» **Work instructions**
In the listing below, locate the line containing "yellow plane [378,260,471,344]" and the line containing "yellow eraser [676,215,725,273] -> none". Output both of them and every line between, exactly as written, and nothing more.
====== Records shown ======
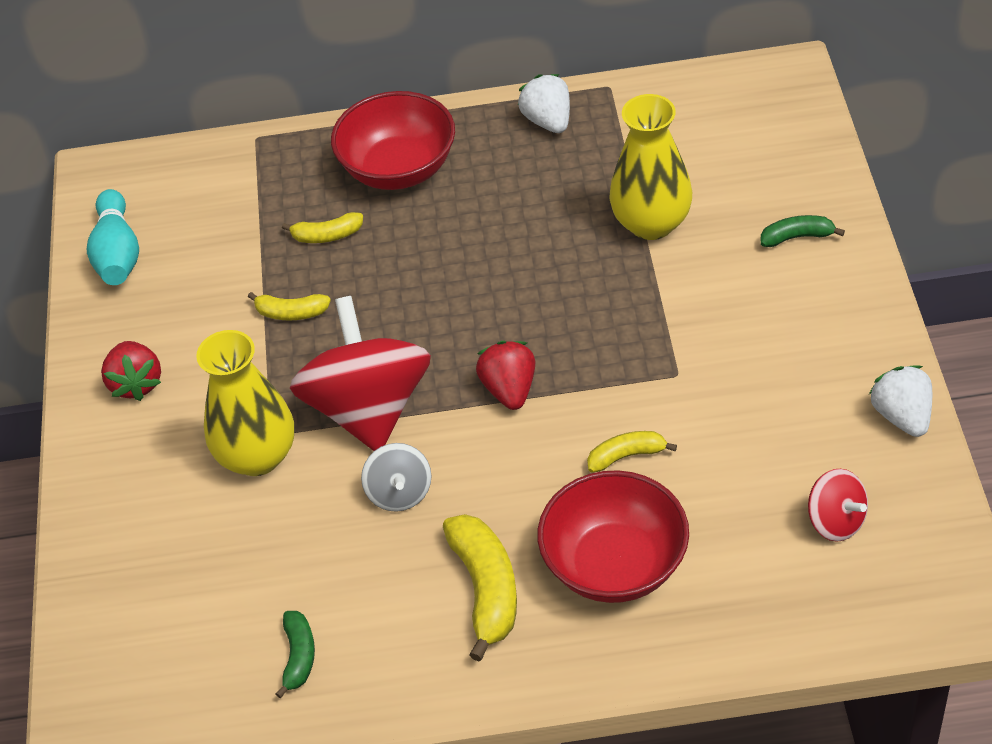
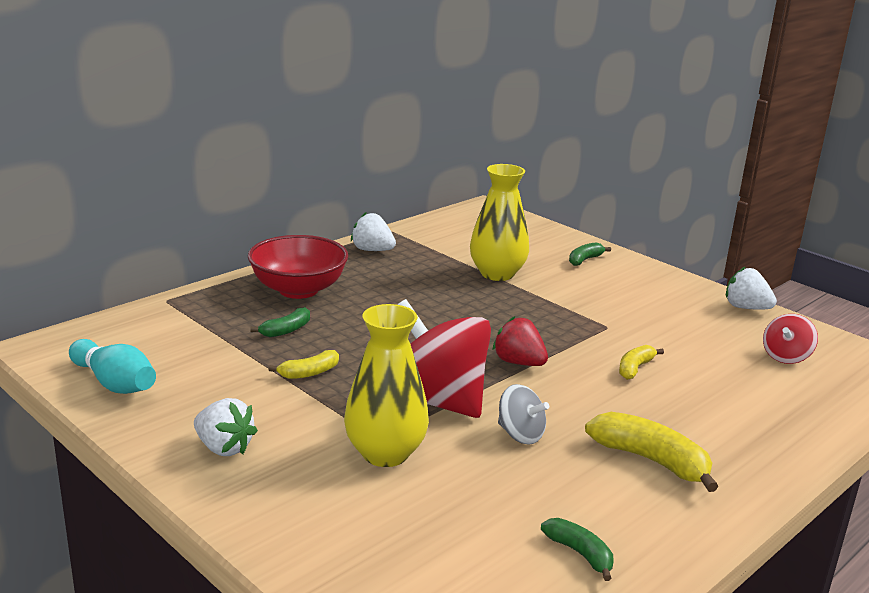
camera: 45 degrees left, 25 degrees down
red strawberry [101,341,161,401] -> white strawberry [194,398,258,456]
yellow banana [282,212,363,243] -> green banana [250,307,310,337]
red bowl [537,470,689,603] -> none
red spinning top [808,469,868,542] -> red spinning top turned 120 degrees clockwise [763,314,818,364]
======
====== Records shown ======
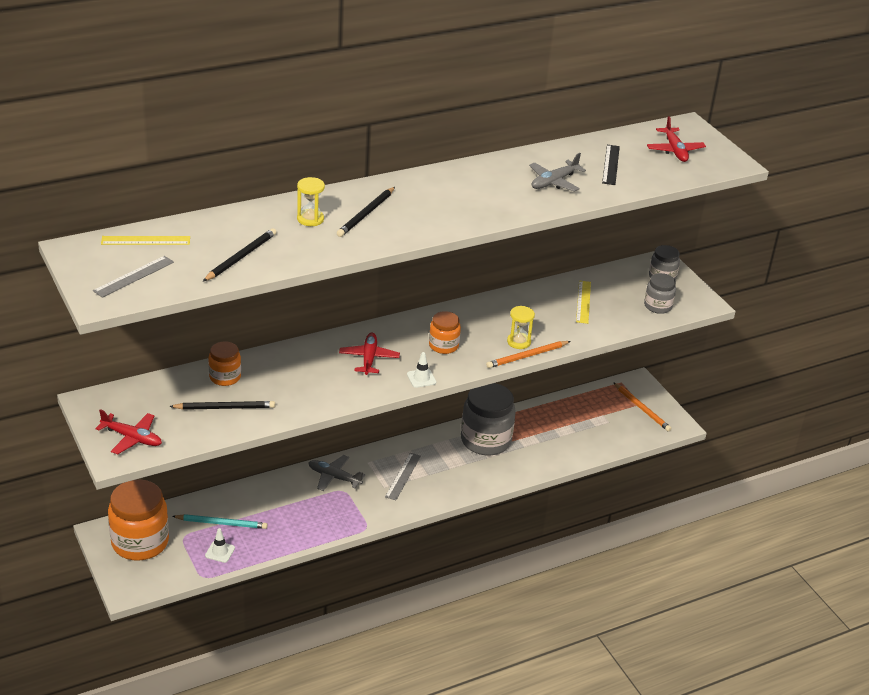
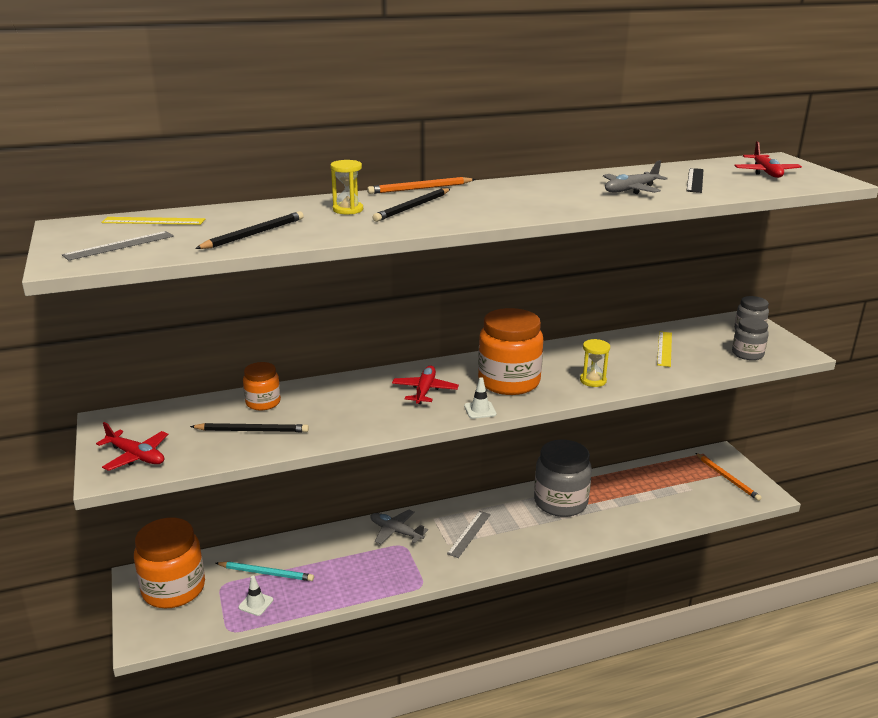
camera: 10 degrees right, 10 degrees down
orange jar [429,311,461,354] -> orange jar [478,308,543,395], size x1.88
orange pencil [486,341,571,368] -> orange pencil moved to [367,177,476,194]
======
====== Records shown ======
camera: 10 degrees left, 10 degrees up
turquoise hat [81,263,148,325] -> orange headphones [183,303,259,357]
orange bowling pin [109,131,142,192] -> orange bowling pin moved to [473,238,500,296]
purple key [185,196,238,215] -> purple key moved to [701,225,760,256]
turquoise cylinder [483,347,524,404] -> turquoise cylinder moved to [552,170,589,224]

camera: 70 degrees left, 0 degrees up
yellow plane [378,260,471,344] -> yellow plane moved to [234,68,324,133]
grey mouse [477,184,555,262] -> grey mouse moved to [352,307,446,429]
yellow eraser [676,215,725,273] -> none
======
» **Completed exercise**
yellow plane [378,260,471,344] -> yellow plane moved to [234,68,324,133]
grey mouse [477,184,555,262] -> grey mouse moved to [352,307,446,429]
yellow eraser [676,215,725,273] -> none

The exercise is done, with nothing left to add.